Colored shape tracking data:
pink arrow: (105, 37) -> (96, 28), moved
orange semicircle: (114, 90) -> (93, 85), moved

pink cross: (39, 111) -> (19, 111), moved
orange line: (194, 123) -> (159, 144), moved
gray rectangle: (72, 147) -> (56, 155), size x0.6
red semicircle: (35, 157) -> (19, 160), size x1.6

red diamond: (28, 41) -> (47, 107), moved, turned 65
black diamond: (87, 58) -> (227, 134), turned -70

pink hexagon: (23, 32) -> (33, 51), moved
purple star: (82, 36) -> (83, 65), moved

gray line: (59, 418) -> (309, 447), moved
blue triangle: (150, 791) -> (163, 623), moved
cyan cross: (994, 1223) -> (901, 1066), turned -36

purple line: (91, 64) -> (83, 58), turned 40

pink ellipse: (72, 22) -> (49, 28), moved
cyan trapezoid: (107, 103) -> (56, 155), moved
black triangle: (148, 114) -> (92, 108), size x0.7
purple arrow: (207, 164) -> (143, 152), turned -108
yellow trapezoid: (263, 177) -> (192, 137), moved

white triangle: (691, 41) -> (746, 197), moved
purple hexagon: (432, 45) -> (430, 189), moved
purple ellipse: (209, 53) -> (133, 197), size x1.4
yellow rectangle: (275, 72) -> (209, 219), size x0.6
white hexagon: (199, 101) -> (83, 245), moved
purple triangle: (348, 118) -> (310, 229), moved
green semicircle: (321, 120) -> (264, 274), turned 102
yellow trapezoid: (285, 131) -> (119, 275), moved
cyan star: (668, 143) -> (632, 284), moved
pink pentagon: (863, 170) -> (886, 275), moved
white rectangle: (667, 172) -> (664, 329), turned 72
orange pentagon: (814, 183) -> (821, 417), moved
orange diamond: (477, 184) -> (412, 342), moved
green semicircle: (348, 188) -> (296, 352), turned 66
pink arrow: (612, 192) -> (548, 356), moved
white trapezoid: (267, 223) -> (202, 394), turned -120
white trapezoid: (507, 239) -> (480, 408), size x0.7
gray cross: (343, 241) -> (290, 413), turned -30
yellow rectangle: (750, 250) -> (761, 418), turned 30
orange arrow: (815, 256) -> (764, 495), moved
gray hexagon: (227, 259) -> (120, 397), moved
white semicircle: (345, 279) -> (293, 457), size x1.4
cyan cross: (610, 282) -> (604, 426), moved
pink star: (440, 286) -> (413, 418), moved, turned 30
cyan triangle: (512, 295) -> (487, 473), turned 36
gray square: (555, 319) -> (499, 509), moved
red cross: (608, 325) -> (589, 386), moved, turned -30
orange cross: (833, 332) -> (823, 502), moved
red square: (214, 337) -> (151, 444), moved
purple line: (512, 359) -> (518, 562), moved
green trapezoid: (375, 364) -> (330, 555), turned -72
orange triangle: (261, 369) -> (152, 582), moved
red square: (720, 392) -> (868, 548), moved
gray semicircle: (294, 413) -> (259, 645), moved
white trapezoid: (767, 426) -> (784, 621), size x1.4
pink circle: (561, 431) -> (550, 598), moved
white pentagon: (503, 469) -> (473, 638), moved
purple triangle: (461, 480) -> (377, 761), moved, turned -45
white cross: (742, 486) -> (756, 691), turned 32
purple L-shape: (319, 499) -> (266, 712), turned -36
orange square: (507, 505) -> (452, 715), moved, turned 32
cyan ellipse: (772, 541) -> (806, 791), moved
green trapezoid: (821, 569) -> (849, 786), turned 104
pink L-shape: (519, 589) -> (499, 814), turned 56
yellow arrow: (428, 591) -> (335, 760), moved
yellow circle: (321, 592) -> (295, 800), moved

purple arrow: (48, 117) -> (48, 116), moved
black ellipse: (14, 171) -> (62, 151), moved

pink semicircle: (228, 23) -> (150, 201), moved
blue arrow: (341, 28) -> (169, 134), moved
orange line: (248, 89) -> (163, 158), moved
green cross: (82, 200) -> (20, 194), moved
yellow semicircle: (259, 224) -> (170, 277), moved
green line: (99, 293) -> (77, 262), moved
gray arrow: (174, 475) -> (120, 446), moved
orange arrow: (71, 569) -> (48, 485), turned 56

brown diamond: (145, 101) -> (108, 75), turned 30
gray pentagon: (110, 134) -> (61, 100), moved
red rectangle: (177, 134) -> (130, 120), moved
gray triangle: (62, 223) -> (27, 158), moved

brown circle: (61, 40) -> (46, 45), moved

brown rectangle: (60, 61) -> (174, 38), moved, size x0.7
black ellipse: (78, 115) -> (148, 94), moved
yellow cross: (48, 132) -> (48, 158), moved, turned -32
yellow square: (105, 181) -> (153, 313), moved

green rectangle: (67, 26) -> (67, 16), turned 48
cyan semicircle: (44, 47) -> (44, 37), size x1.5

__INSTRUCTIONS FOR THE TASK__
Copy out each entry exactly, leaving nothing out.

__TASK SOLUTION__
pink arrow: (105, 37) -> (96, 28), moved
orange semicircle: (114, 90) -> (93, 85), moved

pink cross: (39, 111) -> (19, 111), moved
orange line: (194, 123) -> (159, 144), moved
gray rectangle: (72, 147) -> (56, 155), size x0.6
red semicircle: (35, 157) -> (19, 160), size x1.6

red diamond: (28, 41) -> (47, 107), moved, turned 65
black diamond: (87, 58) -> (227, 134), turned -70

pink hexagon: (23, 32) -> (33, 51), moved
purple star: (82, 36) -> (83, 65), moved

gray line: (59, 418) -> (309, 447), moved
blue triangle: (150, 791) -> (163, 623), moved
cyan cross: (994, 1223) -> (901, 1066), turned -36

purple line: (91, 64) -> (83, 58), turned 40

pink ellipse: (72, 22) -> (49, 28), moved
cyan trapezoid: (107, 103) -> (56, 155), moved
black triangle: (148, 114) -> (92, 108), size x0.7
purple arrow: (207, 164) -> (143, 152), turned -108
yellow trapezoid: (263, 177) -> (192, 137), moved

white triangle: (691, 41) -> (746, 197), moved
purple hexagon: (432, 45) -> (430, 189), moved
purple ellipse: (209, 53) -> (133, 197), size x1.4
yellow rectangle: (275, 72) -> (209, 219), size x0.6
white hexagon: (199, 101) -> (83, 245), moved
purple triangle: (348, 118) -> (310, 229), moved
green semicircle: (321, 120) -> (264, 274), turned 102
yellow trapezoid: (285, 131) -> (119, 275), moved
cyan star: (668, 143) -> (632, 284), moved
pink pentagon: (863, 170) -> (886, 275), moved
white rectangle: (667, 172) -> (664, 329), turned 72
orange pentagon: (814, 183) -> (821, 417), moved
orange diamond: (477, 184) -> (412, 342), moved
green semicircle: (348, 188) -> (296, 352), turned 66
pink arrow: (612, 192) -> (548, 356), moved
white trapezoid: (267, 223) -> (202, 394), turned -120
white trapezoid: (507, 239) -> (480, 408), size x0.7
gray cross: (343, 241) -> (290, 413), turned -30
yellow rectangle: (750, 250) -> (761, 418), turned 30
orange arrow: (815, 256) -> (764, 495), moved
gray hexagon: (227, 259) -> (120, 397), moved
white semicircle: (345, 279) -> (293, 457), size x1.4
cyan cross: (610, 282) -> (604, 426), moved
pink star: (440, 286) -> (413, 418), moved, turned 30
cyan triangle: (512, 295) -> (487, 473), turned 36
gray square: (555, 319) -> (499, 509), moved
red cross: (608, 325) -> (589, 386), moved, turned -30
orange cross: (833, 332) -> (823, 502), moved
red square: (214, 337) -> (151, 444), moved
purple line: (512, 359) -> (518, 562), moved
green trapezoid: (375, 364) -> (330, 555), turned -72
orange triangle: (261, 369) -> (152, 582), moved
red square: (720, 392) -> (868, 548), moved
gray semicircle: (294, 413) -> (259, 645), moved
white trapezoid: (767, 426) -> (784, 621), size x1.4
pink circle: (561, 431) -> (550, 598), moved
white pentagon: (503, 469) -> (473, 638), moved
purple triangle: (461, 480) -> (377, 761), moved, turned -45
white cross: (742, 486) -> (756, 691), turned 32
purple L-shape: (319, 499) -> (266, 712), turned -36
orange square: (507, 505) -> (452, 715), moved, turned 32
cyan ellipse: (772, 541) -> (806, 791), moved
green trapezoid: (821, 569) -> (849, 786), turned 104
pink L-shape: (519, 589) -> (499, 814), turned 56
yellow arrow: (428, 591) -> (335, 760), moved
yellow circle: (321, 592) -> (295, 800), moved

purple arrow: (48, 117) -> (48, 116), moved
black ellipse: (14, 171) -> (62, 151), moved

pink semicircle: (228, 23) -> (150, 201), moved
blue arrow: (341, 28) -> (169, 134), moved
orange line: (248, 89) -> (163, 158), moved
green cross: (82, 200) -> (20, 194), moved
yellow semicircle: (259, 224) -> (170, 277), moved
green line: (99, 293) -> (77, 262), moved
gray arrow: (174, 475) -> (120, 446), moved
orange arrow: (71, 569) -> (48, 485), turned 56

brown diamond: (145, 101) -> (108, 75), turned 30
gray pentagon: (110, 134) -> (61, 100), moved
red rectangle: (177, 134) -> (130, 120), moved
gray triangle: (62, 223) -> (27, 158), moved

brown circle: (61, 40) -> (46, 45), moved

brown rectangle: (60, 61) -> (174, 38), moved, size x0.7
black ellipse: (78, 115) -> (148, 94), moved
yellow cross: (48, 132) -> (48, 158), moved, turned -32
yellow square: (105, 181) -> (153, 313), moved

green rectangle: (67, 26) -> (67, 16), turned 48
cyan semicircle: (44, 47) -> (44, 37), size x1.5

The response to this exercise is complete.